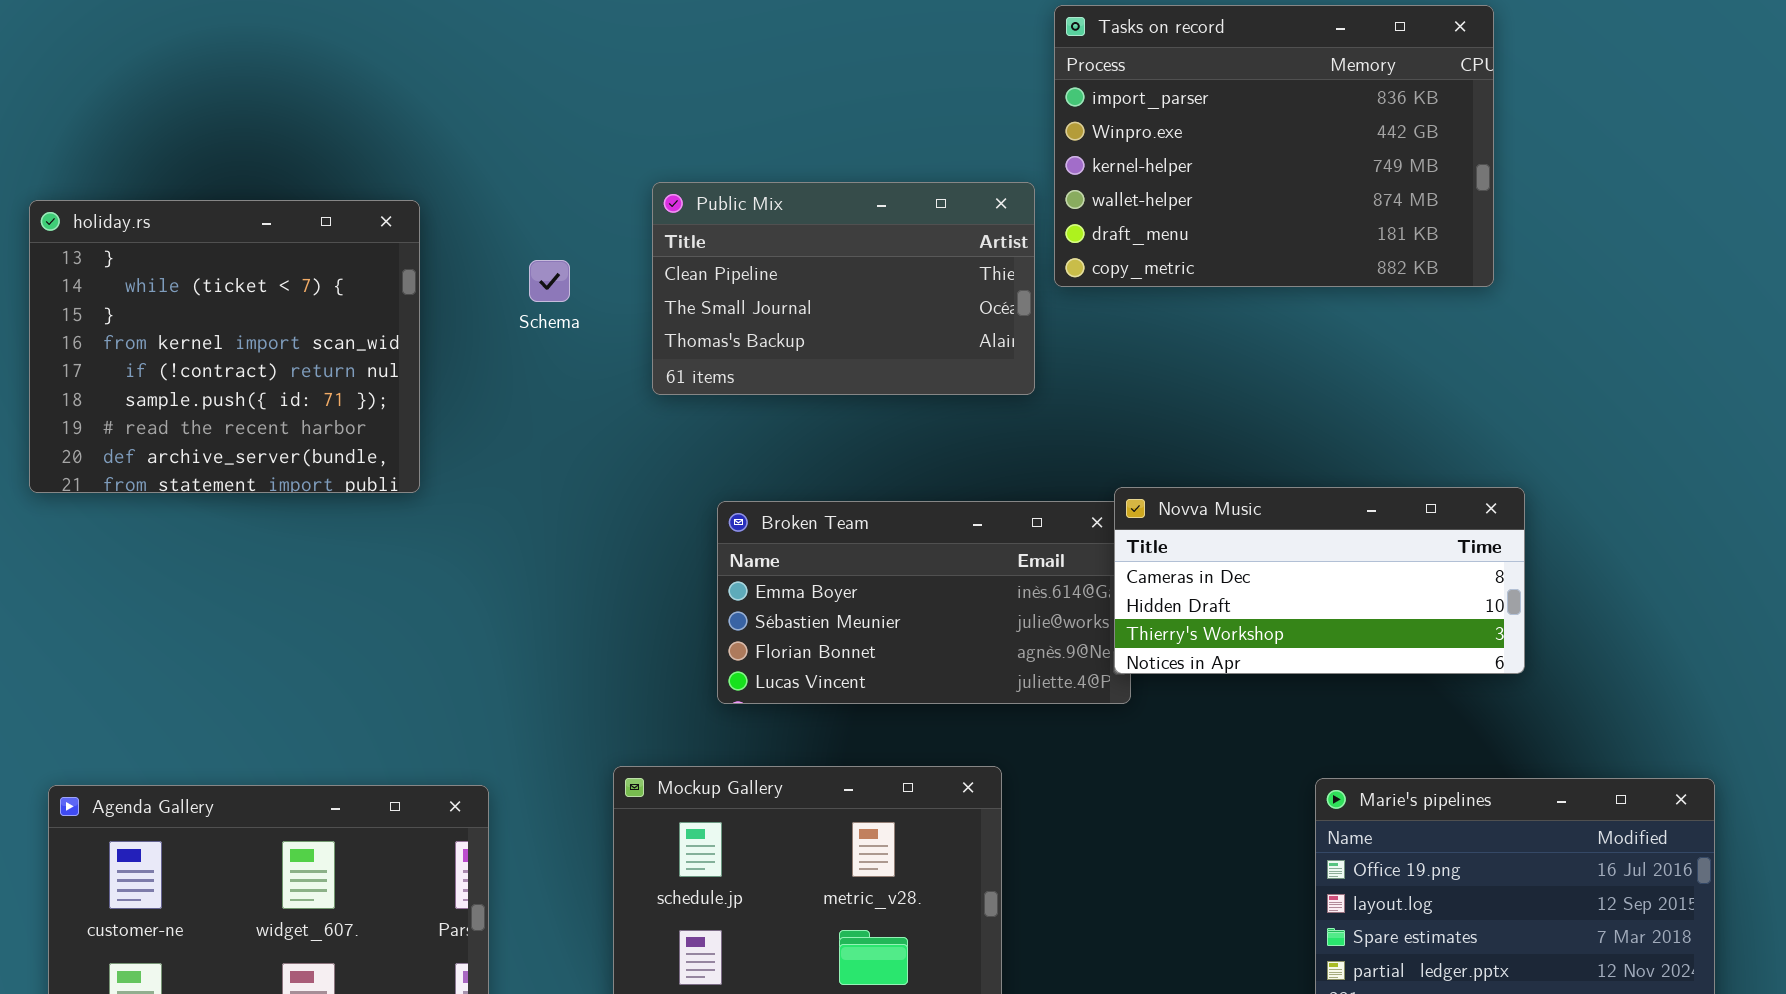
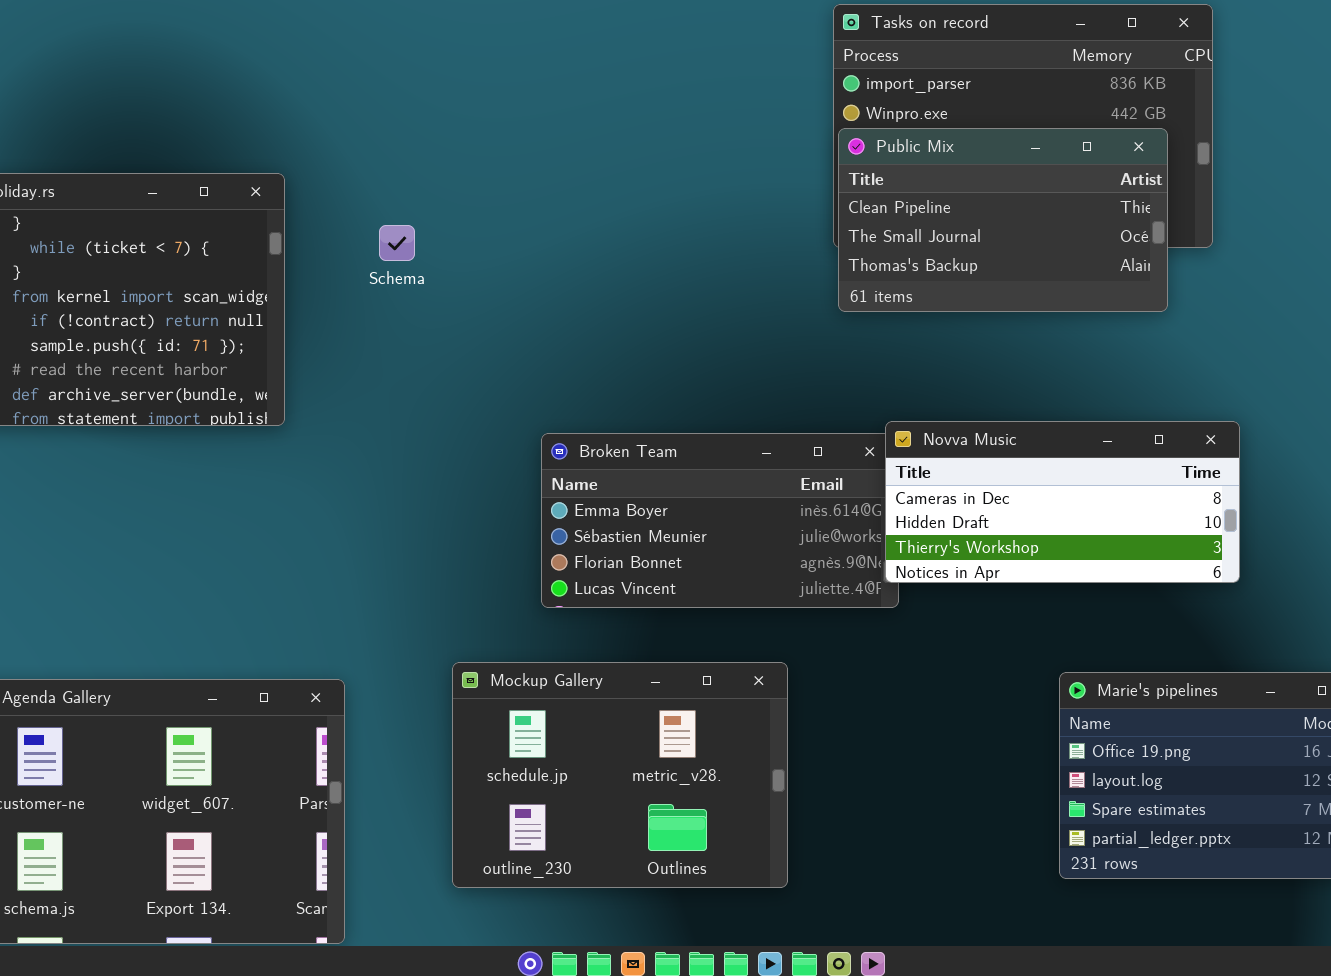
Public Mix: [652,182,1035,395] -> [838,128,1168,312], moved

────────

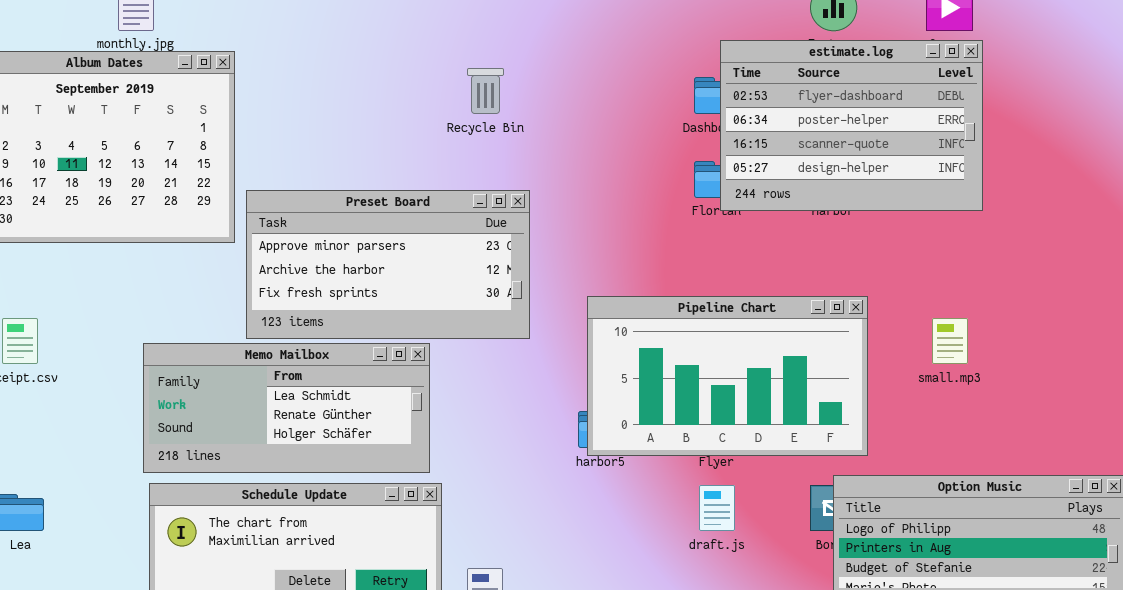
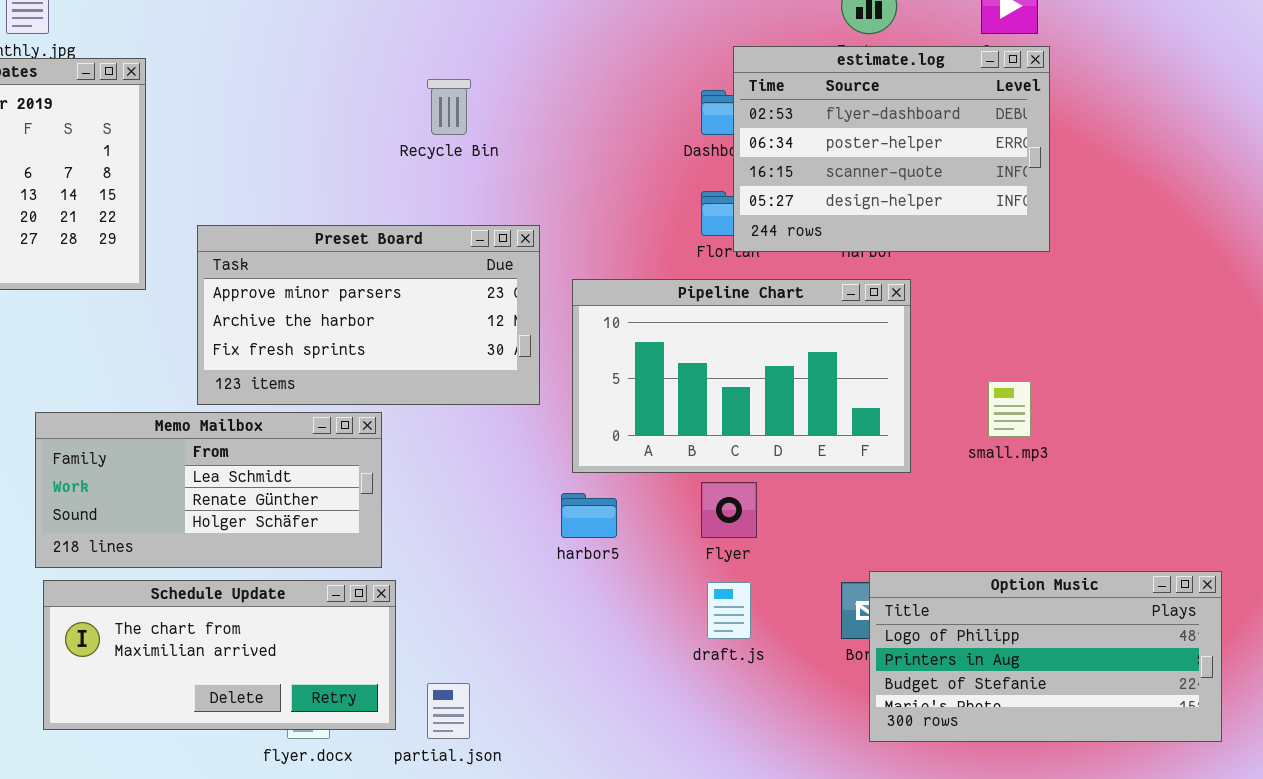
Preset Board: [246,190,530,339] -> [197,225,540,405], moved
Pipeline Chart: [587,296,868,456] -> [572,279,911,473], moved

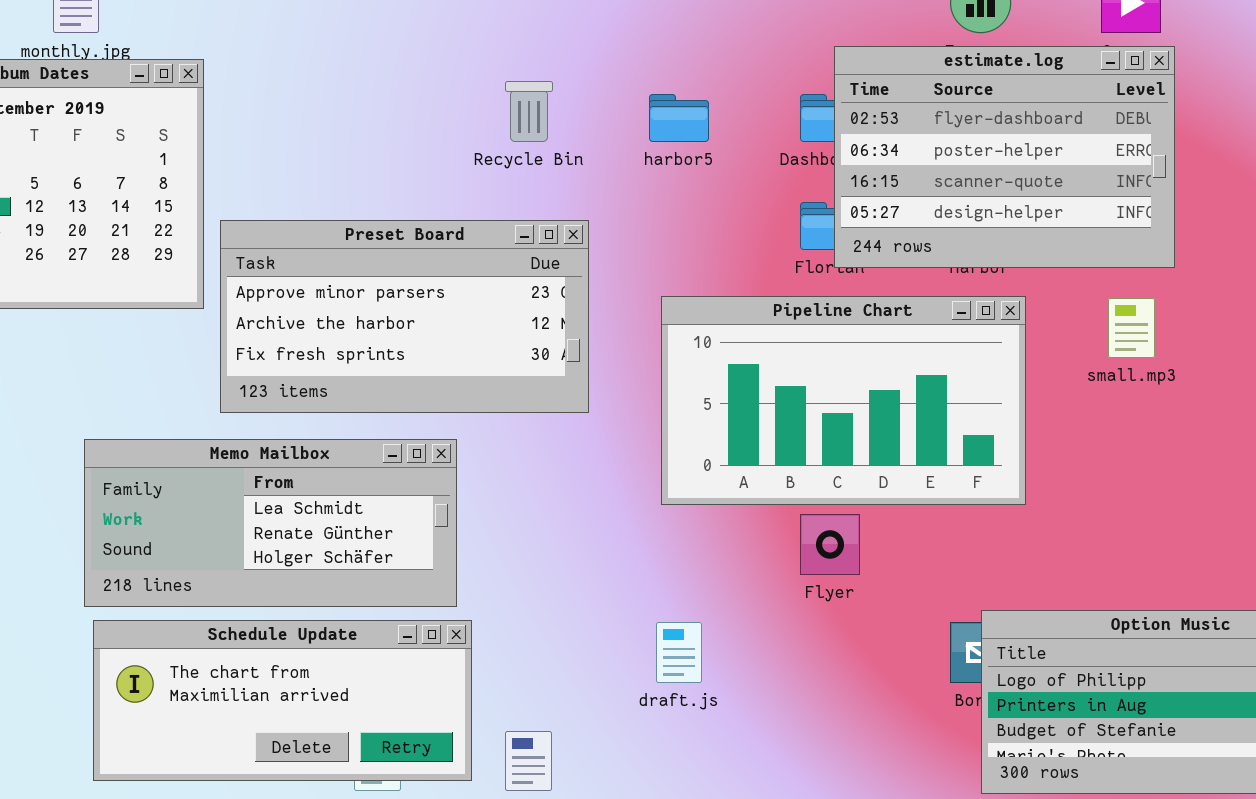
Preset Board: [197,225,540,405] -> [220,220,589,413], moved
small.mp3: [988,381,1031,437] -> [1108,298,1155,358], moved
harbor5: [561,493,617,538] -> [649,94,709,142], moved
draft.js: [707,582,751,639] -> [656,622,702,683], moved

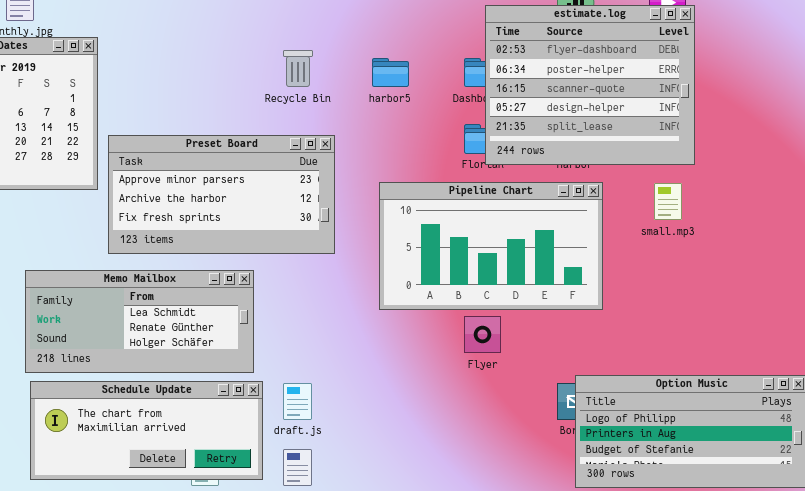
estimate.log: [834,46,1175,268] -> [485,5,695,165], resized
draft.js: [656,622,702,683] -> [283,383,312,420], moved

────────

Having found the line with "harbor5: [561,493,617,538] ->" and the line with "draft.js: [656,622,702,683] ->" in the material above, write out exactly those two and every line between, leaving the pictures out.

harbor5: [561,493,617,538] -> [649,94,709,142], moved
draft.js: [707,582,751,639] -> [656,622,702,683], moved

estimate.log: [834,46,1175,268] -> [485,5,695,165], resized
draft.js: [656,622,702,683] -> [283,383,312,420], moved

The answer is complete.